Task: Gather each line in the entries that includes the string "pink".

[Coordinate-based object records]
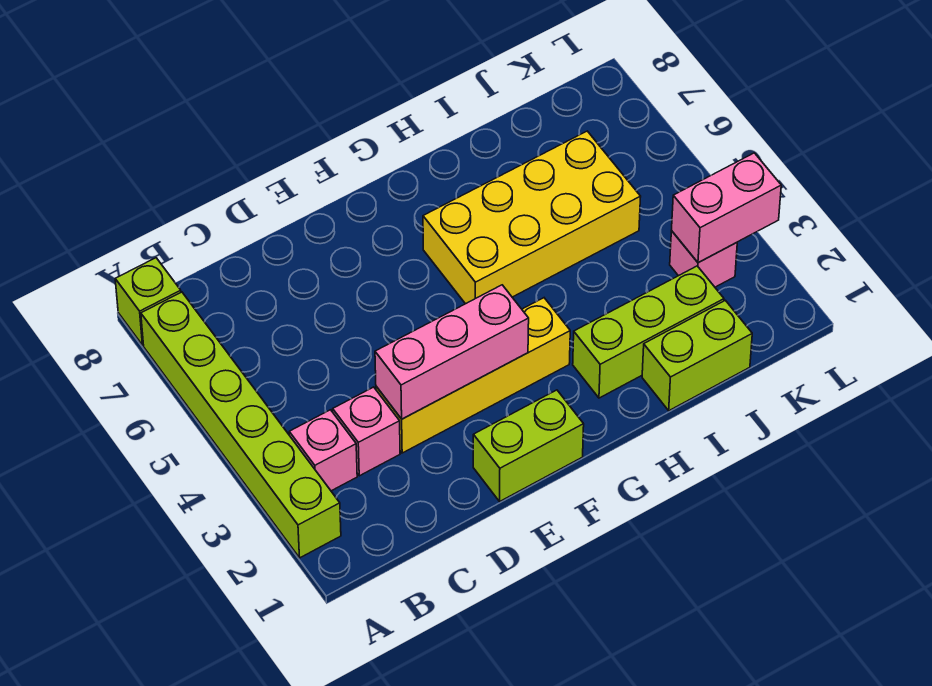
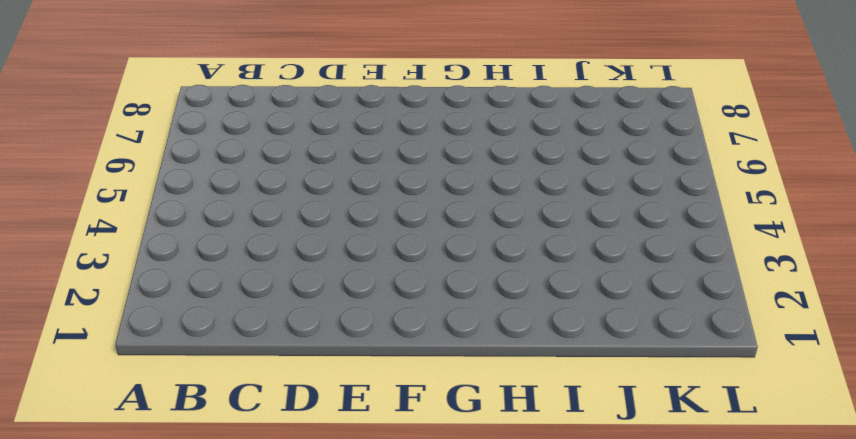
none -> lime brick A2:A7 level 1
none -> lime brick A8 level 1
none -> pink brick B3 level 1

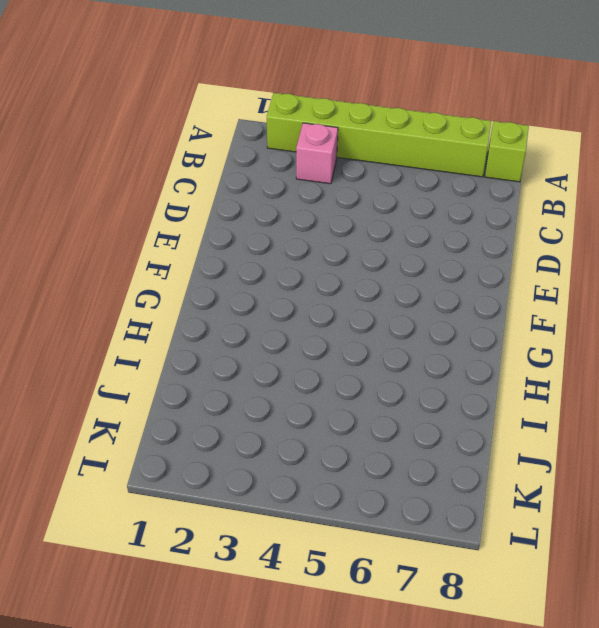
none -> pink brick C3 level 1
none -> yellow brick D3:G3 level 1
none -> lime brick E1:F1 level 1

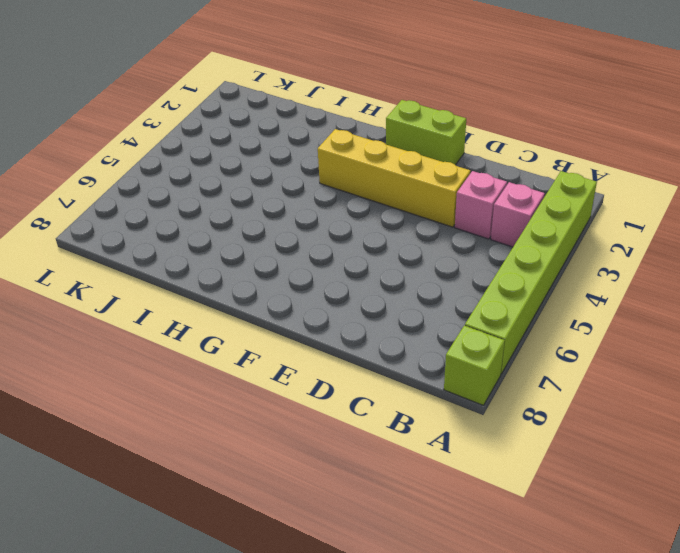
none -> yellow brick G5:J6 level 1
none -> lime brick H2:J2 level 1
none -> lime brick I1:J1 level 1

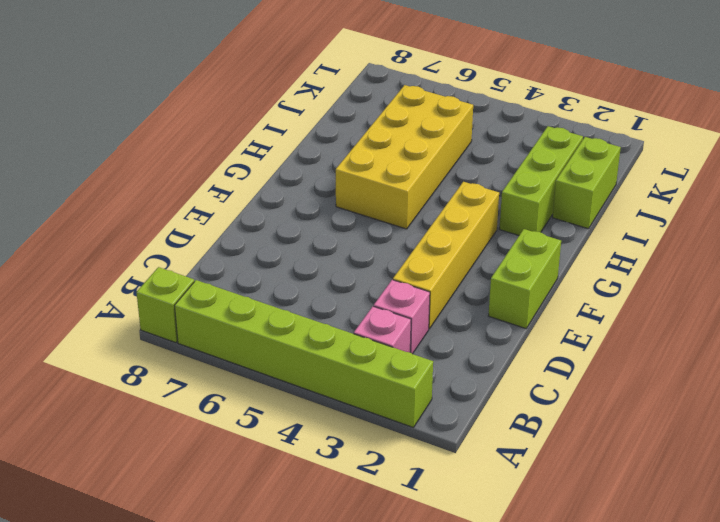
none -> pink brick K3 level 1
none -> pink brick D3:F3 level 2
none -> pink brick K3:L3 level 2

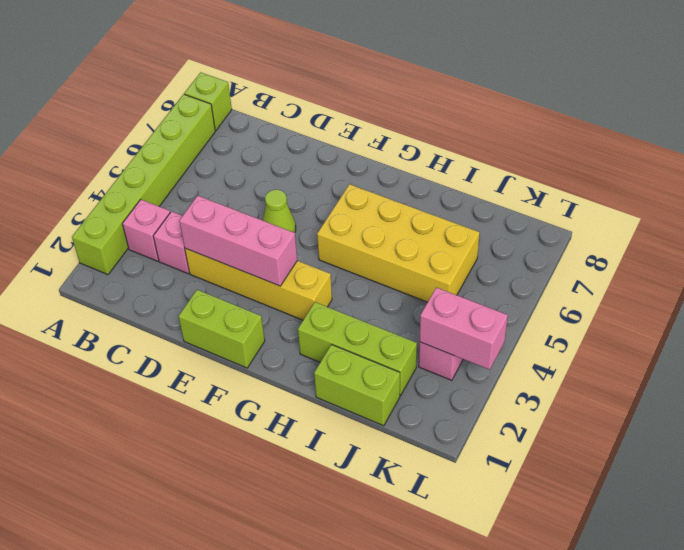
lime cone E5 level 1 -> none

Exercise result:
none -> pink brick B3 level 1
none -> pink brick C3 level 1
none -> pink brick K3 level 1
none -> pink brick D3:F3 level 2
none -> pink brick K3:L3 level 2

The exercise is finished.